SUPPLIED MATERIAL
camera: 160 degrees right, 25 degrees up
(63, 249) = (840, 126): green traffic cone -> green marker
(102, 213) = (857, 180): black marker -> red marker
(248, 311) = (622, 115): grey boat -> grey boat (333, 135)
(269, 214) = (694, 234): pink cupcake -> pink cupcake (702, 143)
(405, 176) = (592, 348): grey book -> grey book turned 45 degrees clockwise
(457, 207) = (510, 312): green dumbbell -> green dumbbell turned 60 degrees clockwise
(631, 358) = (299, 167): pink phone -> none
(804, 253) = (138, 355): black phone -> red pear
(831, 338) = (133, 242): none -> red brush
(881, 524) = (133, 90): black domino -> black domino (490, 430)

...

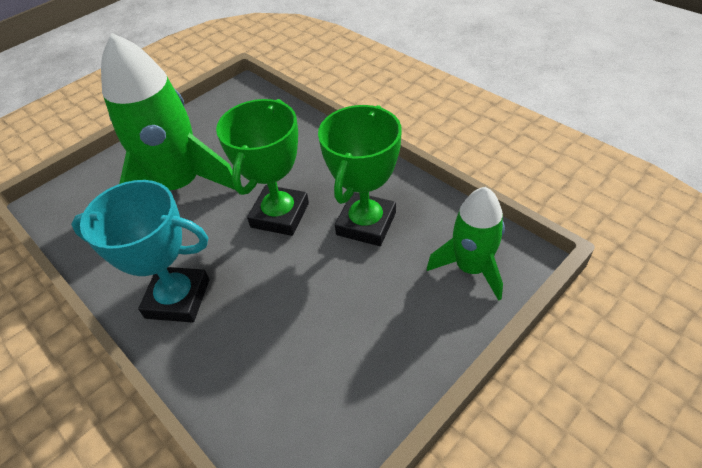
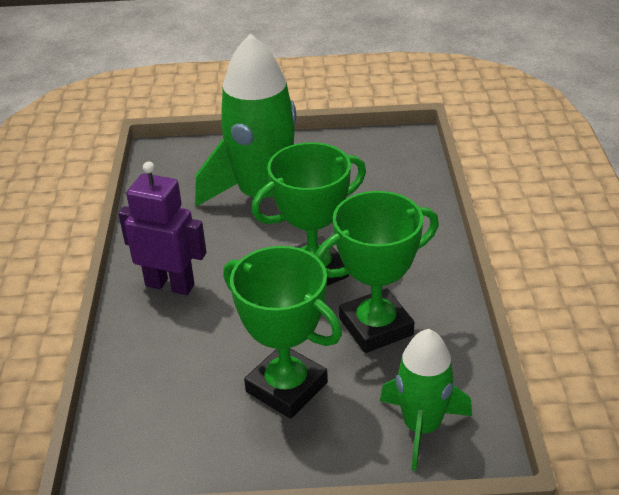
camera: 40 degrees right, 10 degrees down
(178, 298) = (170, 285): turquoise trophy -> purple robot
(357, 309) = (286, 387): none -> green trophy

EXERCISE DETAILS
Go through the entries and report every line with the string "camera".

RESULT OF THIS EXERCISE
camera: 160 degrees right, 25 degrees up
camera: 40 degrees right, 10 degrees down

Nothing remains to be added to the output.